=== Material for this exercise ===
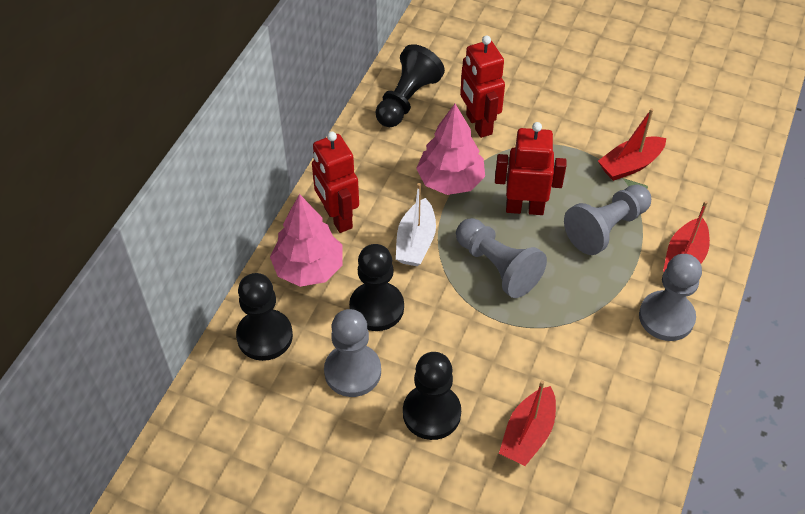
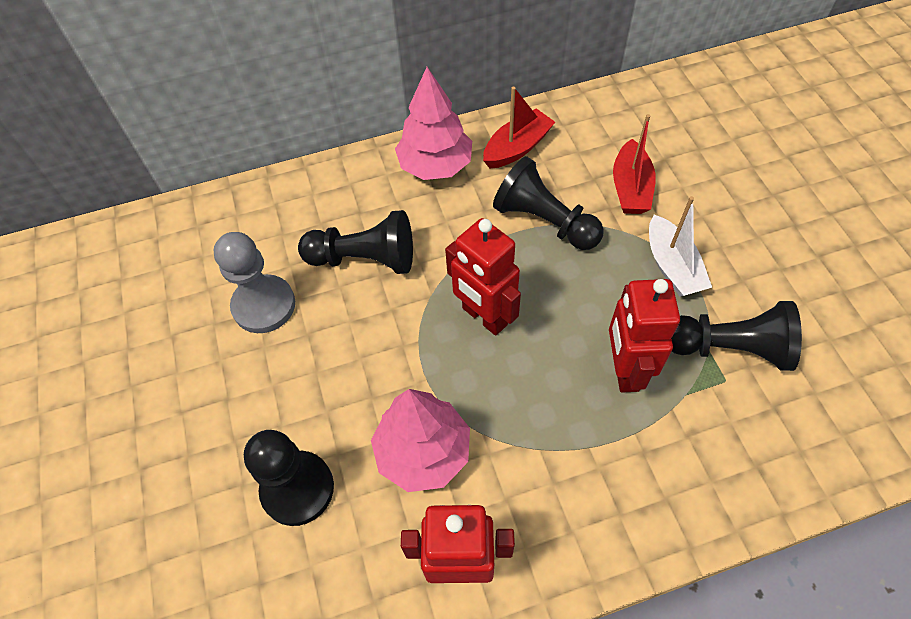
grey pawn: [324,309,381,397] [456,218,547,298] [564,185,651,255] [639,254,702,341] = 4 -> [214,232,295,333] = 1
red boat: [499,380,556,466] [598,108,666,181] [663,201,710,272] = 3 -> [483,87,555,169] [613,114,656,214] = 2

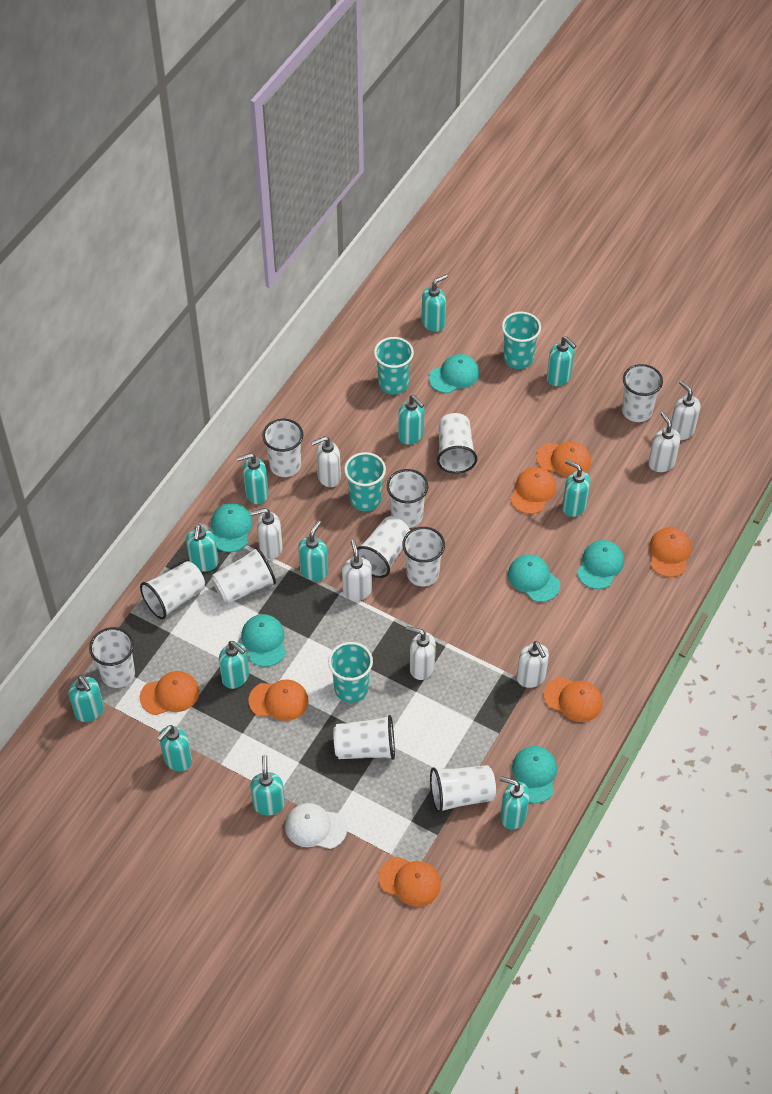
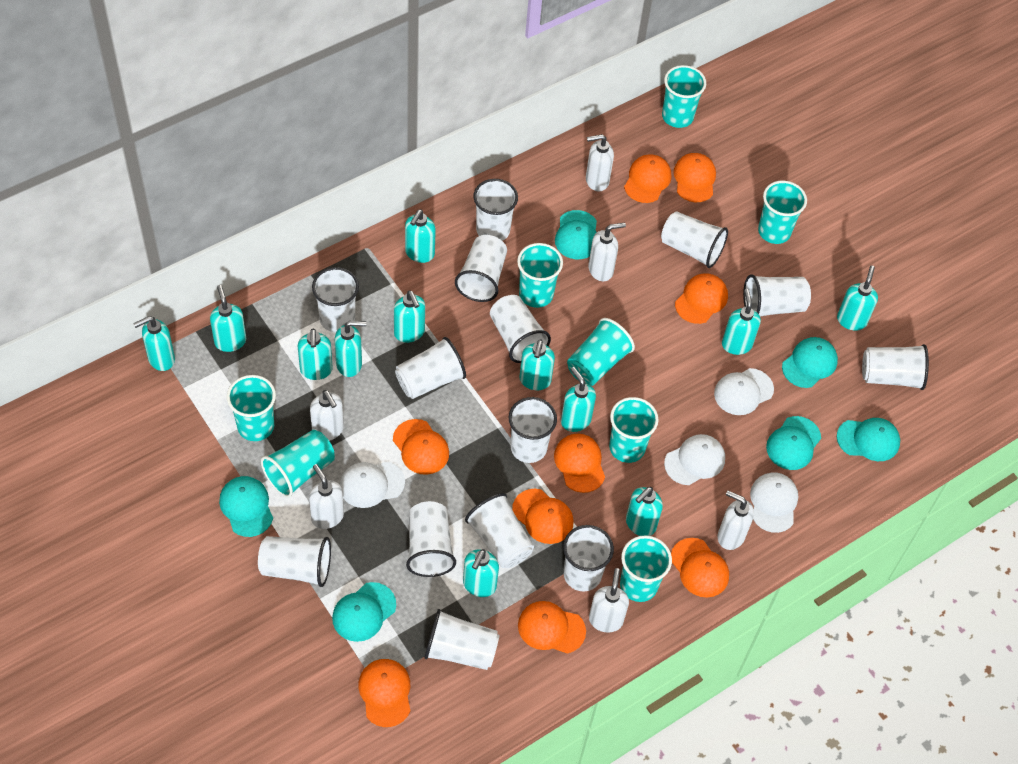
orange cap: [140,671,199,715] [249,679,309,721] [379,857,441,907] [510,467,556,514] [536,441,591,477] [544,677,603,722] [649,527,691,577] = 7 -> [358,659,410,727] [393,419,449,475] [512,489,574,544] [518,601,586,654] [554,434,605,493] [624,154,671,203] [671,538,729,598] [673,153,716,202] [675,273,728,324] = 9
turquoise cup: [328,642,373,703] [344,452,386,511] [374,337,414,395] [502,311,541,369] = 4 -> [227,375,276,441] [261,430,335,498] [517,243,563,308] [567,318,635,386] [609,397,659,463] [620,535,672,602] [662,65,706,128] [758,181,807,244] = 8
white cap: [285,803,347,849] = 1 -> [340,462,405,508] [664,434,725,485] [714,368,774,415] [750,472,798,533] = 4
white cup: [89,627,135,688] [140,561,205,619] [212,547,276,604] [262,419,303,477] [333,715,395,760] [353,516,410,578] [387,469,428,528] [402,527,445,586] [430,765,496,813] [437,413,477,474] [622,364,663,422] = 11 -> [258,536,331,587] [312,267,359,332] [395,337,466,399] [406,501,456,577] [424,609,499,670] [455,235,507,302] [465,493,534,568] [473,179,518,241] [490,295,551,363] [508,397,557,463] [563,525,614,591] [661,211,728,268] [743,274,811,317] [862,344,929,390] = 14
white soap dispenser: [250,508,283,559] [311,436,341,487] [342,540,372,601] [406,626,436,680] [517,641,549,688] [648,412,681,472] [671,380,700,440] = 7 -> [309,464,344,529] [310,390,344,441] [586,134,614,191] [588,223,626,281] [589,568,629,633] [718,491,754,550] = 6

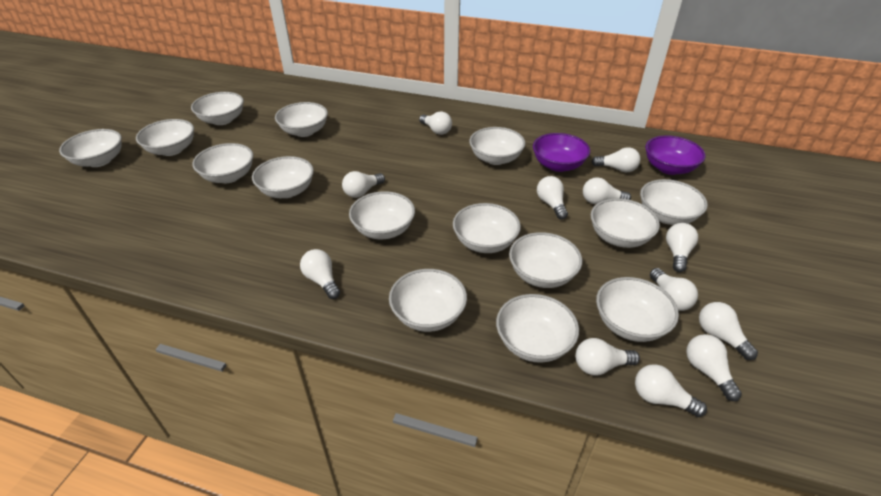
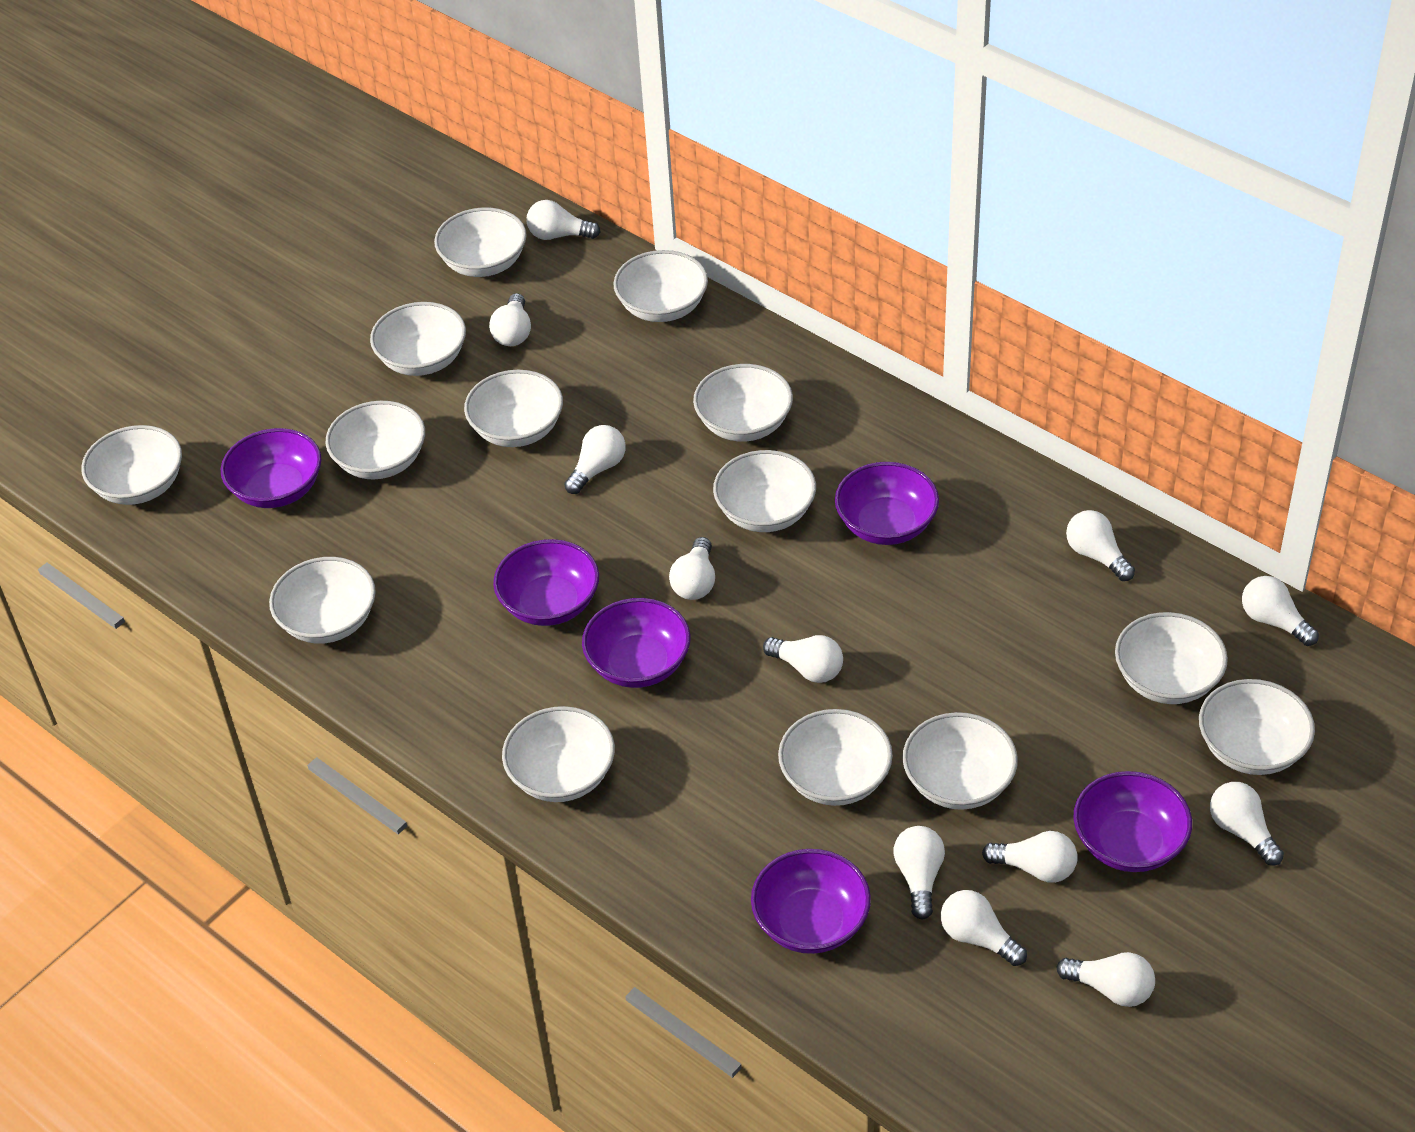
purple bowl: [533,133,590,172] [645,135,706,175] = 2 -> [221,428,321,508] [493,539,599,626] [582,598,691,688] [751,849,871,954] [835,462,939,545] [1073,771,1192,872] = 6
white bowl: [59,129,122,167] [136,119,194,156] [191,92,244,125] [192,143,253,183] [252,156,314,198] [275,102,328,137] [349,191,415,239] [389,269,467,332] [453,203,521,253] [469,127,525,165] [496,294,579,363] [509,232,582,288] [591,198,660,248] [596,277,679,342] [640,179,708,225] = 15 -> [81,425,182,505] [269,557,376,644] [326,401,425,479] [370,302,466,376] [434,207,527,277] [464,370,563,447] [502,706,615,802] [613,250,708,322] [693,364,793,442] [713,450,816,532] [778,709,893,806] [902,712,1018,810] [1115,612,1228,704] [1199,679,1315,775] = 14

=== Your assignment ===
Repeat, without change, each line of the data above from the one that contains "purple bowl: [533,133,590,172]" through the final line, counting both.

=== Answer ===
purple bowl: [533,133,590,172] [645,135,706,175] = 2 -> [221,428,321,508] [493,539,599,626] [582,598,691,688] [751,849,871,954] [835,462,939,545] [1073,771,1192,872] = 6
white bowl: [59,129,122,167] [136,119,194,156] [191,92,244,125] [192,143,253,183] [252,156,314,198] [275,102,328,137] [349,191,415,239] [389,269,467,332] [453,203,521,253] [469,127,525,165] [496,294,579,363] [509,232,582,288] [591,198,660,248] [596,277,679,342] [640,179,708,225] = 15 -> [81,425,182,505] [269,557,376,644] [326,401,425,479] [370,302,466,376] [434,207,527,277] [464,370,563,447] [502,706,615,802] [613,250,708,322] [693,364,793,442] [713,450,816,532] [778,709,893,806] [902,712,1018,810] [1115,612,1228,704] [1199,679,1315,775] = 14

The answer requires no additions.